─── Data shown ───
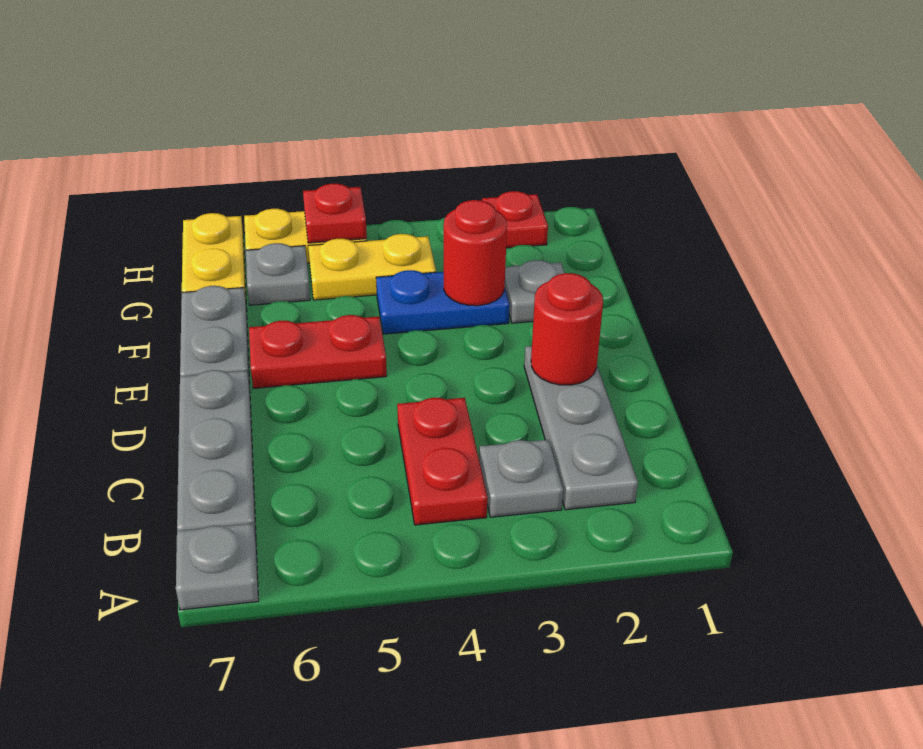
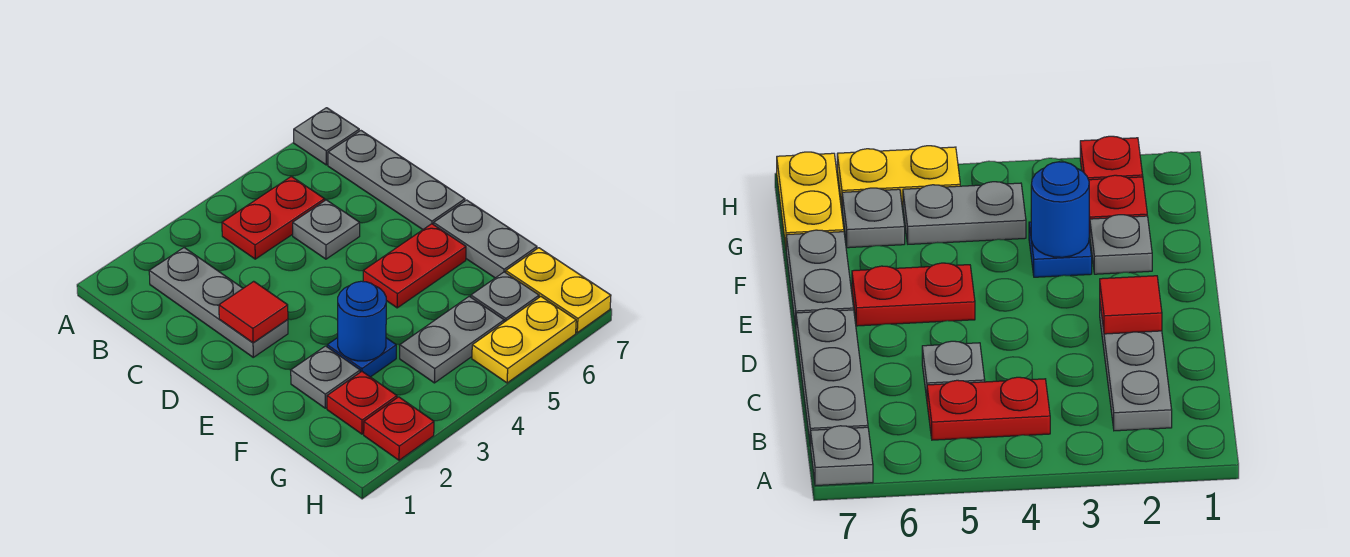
grey plate B3 level 1 -> grey plate C5 level 1
red plate B4:C4 level 1 -> red plate B4:B5 level 1
red round brick D2 level 2 -> red tile D2 level 2
blue plate F3:F4 level 1 -> blue plate F3 level 1
red round brick F3 level 2 -> blue round brick F3 level 2
yellow plate G4:G5 level 1 -> grey plate G4:G5 level 1
red plate H5 level 2 -> red plate G2 level 1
───
■ What you need to do
What are the lines from the one with "red round brick D2" through the end of the records above? Set them down exactly, both ends included, and nothing else.

■ Written response
red round brick D2 level 2 -> red tile D2 level 2
blue plate F3:F4 level 1 -> blue plate F3 level 1
red round brick F3 level 2 -> blue round brick F3 level 2
yellow plate G4:G5 level 1 -> grey plate G4:G5 level 1
red plate H5 level 2 -> red plate G2 level 1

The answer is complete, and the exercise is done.